Start of Given information

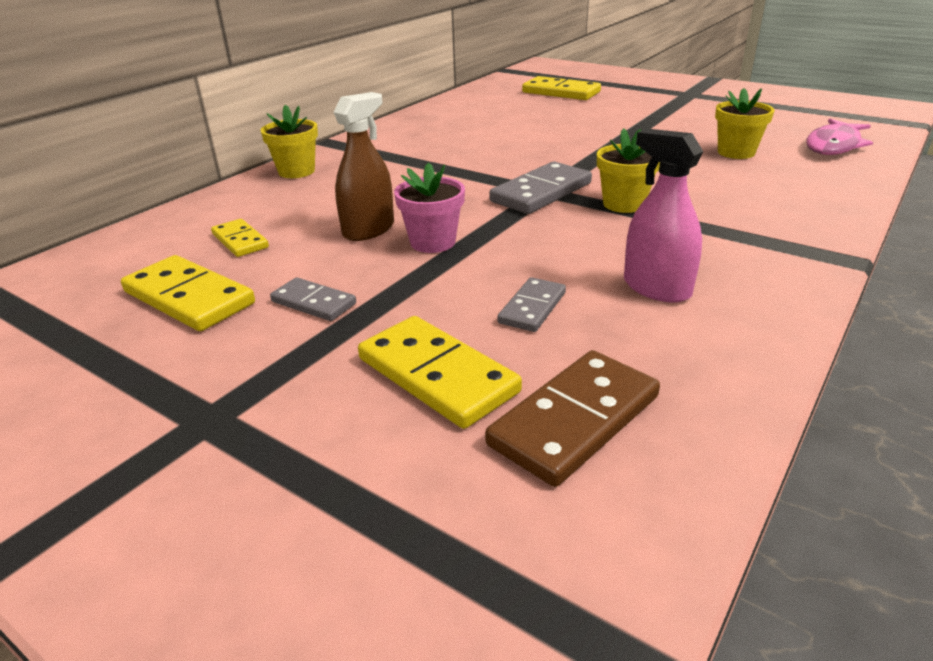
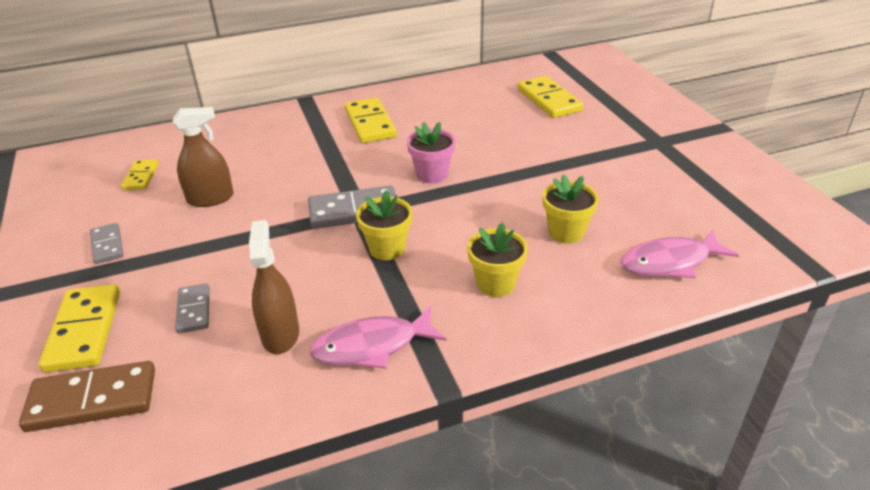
camera: 35 degrees right, 5 degrees up
(188, 298) = (65, 211): yellow domino -> yellow domino (370, 123)
(296, 171) = (248, 124): yellow flower pot -> yellow flower pot (496, 283)
(432, 242) = (226, 227): pink flower pot -> pink flower pot (432, 174)
(532, 308) = (194, 310): grey domino -> grey domino turned 75 degrees counterclockwise
(656, 288) = (280, 334): pink spray bottle -> brown spray bottle
(749, 262) = (372, 346): none -> pink fish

End of Given information

▶ _Problem_
Read the entries and pick out all lines that include the word "domino".

▶ _Result for this task_
(188, 298) = (65, 211): yellow domino -> yellow domino (370, 123)
(532, 308) = (194, 310): grey domino -> grey domino turned 75 degrees counterclockwise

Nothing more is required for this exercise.